Required task: Pull out every line in the records that contains the string "kern", and copy each one without changes. Case counts, so only lines with that exact capitalization qualify.

Record extracts:
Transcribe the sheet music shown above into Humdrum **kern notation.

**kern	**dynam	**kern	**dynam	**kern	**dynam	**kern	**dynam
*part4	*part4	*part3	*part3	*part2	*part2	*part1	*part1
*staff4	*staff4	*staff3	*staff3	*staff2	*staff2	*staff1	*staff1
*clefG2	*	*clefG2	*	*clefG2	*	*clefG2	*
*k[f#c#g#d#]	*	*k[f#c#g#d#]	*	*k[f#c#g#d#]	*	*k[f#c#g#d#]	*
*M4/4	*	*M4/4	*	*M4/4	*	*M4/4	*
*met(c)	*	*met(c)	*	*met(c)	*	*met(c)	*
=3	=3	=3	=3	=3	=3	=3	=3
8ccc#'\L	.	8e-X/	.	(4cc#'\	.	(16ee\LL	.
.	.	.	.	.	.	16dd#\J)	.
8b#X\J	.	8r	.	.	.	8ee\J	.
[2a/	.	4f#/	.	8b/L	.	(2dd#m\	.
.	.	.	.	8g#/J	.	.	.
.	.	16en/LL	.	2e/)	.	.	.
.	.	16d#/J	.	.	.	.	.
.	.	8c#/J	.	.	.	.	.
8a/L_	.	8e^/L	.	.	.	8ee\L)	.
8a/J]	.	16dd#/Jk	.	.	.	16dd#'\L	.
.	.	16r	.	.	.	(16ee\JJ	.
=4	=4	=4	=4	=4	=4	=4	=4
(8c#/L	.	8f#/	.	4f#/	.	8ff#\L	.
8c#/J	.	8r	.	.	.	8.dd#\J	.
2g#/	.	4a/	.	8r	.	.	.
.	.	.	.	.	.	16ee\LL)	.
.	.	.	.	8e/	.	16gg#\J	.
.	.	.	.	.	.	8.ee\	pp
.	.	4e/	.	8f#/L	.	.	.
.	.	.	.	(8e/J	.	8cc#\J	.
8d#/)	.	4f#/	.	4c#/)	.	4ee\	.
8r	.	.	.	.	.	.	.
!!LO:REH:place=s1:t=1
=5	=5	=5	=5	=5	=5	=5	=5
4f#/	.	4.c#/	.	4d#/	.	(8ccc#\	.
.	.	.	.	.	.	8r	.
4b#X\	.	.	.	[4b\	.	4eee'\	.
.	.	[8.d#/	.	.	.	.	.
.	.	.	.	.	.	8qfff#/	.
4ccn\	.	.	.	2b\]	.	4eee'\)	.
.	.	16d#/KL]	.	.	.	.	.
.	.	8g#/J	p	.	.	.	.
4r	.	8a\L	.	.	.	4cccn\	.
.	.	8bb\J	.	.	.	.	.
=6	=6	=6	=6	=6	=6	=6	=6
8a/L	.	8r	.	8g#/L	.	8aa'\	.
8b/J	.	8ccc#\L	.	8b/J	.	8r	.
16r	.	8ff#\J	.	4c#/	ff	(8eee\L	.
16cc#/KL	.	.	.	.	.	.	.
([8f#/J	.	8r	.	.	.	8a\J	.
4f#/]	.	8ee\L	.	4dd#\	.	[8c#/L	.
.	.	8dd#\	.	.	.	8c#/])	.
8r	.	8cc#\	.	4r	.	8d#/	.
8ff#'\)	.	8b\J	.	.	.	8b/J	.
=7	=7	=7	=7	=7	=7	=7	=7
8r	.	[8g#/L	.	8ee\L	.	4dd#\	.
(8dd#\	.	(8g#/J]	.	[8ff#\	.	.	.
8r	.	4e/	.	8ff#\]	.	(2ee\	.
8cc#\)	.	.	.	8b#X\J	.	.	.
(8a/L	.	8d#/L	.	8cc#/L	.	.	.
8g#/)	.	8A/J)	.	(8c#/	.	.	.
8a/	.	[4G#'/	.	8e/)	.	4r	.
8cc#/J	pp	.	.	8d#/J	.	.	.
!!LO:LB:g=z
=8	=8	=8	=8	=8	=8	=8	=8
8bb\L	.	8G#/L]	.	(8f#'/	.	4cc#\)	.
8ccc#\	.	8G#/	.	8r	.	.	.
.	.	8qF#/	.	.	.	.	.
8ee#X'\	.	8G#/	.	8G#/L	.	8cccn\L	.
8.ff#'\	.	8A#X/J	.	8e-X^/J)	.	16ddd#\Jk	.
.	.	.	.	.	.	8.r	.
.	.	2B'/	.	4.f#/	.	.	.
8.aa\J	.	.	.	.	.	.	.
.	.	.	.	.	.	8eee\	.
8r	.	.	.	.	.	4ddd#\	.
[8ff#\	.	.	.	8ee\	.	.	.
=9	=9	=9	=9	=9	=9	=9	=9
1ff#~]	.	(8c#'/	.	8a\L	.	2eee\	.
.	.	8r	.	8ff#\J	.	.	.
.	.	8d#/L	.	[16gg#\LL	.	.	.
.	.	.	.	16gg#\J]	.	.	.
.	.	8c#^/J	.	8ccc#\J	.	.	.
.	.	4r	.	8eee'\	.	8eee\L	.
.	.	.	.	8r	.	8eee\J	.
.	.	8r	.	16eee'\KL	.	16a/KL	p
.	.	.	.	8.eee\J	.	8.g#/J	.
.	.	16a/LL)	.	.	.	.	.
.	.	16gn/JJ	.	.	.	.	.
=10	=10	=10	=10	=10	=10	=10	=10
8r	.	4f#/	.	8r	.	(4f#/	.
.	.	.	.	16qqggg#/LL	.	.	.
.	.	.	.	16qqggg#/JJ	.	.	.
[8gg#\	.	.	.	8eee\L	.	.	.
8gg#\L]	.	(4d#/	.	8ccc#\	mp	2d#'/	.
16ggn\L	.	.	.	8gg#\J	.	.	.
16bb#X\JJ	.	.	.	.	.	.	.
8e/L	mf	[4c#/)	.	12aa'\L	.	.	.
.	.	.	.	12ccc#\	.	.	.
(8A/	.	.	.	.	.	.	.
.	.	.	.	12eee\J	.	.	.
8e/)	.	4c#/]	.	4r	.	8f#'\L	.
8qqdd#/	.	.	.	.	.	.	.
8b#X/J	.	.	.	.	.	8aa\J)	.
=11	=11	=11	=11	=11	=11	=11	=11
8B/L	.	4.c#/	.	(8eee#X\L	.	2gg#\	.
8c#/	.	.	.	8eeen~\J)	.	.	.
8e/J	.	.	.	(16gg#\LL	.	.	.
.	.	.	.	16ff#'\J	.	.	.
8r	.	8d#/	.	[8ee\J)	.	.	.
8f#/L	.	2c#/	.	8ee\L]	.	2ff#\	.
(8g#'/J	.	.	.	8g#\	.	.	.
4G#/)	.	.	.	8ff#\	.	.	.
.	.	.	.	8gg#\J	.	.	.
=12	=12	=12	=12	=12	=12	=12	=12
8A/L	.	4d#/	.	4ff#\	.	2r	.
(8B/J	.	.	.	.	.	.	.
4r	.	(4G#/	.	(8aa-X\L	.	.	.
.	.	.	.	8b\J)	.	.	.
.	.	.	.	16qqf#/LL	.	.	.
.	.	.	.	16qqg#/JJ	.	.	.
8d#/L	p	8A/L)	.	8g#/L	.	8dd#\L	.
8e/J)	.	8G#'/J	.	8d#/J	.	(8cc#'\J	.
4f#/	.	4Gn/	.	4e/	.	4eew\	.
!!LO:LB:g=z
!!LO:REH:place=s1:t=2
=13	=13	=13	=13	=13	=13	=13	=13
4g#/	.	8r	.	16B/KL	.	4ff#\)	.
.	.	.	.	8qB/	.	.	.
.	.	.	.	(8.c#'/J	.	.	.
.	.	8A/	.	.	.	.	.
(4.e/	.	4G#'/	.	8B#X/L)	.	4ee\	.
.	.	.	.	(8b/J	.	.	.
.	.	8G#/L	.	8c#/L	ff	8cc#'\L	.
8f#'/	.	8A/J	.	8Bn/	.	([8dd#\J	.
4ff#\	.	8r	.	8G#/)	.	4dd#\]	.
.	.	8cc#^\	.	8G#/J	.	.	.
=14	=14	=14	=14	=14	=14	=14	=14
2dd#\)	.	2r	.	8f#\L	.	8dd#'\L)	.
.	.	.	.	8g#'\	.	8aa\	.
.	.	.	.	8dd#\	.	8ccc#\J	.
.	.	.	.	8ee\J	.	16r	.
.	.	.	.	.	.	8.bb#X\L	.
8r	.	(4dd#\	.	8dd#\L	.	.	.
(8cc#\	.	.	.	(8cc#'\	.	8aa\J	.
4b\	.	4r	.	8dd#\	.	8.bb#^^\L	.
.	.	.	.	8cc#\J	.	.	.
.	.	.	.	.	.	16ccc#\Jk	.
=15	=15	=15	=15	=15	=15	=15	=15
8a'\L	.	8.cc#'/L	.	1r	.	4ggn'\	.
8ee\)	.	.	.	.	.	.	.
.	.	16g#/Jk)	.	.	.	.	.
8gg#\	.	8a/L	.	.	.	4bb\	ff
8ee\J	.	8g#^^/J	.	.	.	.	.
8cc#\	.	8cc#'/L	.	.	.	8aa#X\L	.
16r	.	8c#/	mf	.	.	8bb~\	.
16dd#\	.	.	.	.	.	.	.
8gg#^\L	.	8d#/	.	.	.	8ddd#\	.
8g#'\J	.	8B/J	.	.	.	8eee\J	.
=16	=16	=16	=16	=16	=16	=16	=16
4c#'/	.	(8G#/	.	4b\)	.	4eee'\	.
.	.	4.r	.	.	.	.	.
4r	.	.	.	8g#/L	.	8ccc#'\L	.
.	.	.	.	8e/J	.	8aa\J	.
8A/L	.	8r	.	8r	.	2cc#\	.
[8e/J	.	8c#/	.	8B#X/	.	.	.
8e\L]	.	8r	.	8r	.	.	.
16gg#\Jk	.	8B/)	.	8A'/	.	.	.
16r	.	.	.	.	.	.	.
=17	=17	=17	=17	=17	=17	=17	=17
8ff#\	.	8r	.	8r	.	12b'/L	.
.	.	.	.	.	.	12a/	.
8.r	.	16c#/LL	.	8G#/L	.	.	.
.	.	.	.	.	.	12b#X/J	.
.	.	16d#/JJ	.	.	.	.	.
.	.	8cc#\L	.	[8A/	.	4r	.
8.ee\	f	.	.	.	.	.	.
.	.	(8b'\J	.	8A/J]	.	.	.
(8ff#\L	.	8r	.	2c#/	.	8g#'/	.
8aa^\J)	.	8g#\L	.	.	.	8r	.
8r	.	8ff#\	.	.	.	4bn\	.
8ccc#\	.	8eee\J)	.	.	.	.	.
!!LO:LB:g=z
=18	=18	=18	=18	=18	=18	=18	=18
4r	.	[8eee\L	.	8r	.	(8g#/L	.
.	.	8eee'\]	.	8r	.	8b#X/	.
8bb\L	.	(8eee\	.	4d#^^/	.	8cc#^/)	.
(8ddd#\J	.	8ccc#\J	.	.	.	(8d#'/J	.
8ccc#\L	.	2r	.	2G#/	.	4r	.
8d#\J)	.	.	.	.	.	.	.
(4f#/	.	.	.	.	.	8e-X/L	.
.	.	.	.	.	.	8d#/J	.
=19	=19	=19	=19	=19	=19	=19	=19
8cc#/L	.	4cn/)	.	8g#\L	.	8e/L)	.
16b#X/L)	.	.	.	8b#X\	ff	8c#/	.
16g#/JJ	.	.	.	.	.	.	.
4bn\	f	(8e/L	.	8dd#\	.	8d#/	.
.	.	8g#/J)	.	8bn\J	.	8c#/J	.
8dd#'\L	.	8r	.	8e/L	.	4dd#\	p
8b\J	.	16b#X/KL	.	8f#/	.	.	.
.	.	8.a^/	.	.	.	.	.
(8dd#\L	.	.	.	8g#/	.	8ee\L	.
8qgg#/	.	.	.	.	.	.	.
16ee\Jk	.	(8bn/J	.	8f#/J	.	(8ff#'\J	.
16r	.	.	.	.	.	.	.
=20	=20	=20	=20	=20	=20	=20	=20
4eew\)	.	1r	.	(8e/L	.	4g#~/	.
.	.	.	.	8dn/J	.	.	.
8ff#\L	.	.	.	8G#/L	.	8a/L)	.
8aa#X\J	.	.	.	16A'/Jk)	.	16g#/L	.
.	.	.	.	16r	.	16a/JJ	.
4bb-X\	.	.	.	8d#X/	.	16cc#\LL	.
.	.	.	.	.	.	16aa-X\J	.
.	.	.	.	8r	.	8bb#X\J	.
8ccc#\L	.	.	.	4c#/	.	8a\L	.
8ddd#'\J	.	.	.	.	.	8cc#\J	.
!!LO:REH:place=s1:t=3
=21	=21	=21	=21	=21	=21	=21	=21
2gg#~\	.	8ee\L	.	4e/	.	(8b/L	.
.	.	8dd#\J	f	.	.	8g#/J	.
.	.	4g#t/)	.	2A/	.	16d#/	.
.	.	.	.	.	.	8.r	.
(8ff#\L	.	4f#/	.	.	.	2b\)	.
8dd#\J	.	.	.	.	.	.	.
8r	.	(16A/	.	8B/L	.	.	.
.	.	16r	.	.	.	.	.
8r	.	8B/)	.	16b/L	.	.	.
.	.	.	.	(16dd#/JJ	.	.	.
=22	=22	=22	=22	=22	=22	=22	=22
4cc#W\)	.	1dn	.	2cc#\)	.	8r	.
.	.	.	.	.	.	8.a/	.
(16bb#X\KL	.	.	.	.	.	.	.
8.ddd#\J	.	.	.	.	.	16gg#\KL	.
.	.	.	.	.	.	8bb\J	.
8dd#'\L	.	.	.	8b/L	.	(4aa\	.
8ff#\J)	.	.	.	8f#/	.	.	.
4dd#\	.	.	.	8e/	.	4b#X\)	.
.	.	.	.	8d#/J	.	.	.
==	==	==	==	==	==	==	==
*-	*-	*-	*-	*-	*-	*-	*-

Correct response:
Transcribe the sheet music shown above into Humdrum **kern notation.
**kern	**dynam	**kern	**dynam	**kern	**dynam	**kern	**dynam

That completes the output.